=== Section Start ===

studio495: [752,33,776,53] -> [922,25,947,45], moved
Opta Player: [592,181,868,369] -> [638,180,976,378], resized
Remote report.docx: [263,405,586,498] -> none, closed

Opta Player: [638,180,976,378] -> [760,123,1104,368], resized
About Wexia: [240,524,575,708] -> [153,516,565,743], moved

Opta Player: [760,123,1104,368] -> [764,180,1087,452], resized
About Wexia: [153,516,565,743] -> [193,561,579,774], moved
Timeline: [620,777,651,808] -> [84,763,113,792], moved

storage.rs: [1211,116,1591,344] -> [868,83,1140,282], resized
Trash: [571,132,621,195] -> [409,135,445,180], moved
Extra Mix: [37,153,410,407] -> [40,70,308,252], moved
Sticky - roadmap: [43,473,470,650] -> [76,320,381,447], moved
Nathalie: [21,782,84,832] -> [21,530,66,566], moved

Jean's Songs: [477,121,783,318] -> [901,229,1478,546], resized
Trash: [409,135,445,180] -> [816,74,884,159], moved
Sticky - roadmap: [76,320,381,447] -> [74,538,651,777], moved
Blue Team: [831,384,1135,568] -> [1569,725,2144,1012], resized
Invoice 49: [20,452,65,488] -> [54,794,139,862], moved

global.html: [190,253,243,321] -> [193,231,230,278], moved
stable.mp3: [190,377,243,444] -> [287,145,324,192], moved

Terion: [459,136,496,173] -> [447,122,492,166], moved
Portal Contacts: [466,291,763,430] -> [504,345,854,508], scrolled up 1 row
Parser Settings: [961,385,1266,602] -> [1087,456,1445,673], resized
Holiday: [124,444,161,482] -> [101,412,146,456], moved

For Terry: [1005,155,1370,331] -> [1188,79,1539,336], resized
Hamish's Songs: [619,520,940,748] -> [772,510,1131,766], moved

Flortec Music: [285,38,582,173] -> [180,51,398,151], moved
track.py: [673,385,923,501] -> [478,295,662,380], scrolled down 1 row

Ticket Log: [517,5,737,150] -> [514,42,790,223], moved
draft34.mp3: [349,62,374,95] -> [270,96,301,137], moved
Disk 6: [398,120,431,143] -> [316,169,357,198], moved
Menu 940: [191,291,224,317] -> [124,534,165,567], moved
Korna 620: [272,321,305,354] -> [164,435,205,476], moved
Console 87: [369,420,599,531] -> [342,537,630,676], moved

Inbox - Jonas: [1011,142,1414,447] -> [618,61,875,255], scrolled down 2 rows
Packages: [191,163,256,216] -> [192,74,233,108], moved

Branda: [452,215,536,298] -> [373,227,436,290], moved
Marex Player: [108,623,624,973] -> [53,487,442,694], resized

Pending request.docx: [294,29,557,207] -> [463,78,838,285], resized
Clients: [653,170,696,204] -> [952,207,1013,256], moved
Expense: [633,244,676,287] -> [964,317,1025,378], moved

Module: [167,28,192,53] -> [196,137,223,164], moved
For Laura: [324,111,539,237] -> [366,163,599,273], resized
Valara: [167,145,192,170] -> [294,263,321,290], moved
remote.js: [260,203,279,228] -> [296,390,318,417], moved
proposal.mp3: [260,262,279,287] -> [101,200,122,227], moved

=== Section End ===

Assignment → Wherever the word "Player" appears in a line of the data, copy that line.

Problem solution →
Opta Player: [592,181,868,369] -> [638,180,976,378], resized
Opta Player: [638,180,976,378] -> [760,123,1104,368], resized
Opta Player: [760,123,1104,368] -> [764,180,1087,452], resized
Marex Player: [108,623,624,973] -> [53,487,442,694], resized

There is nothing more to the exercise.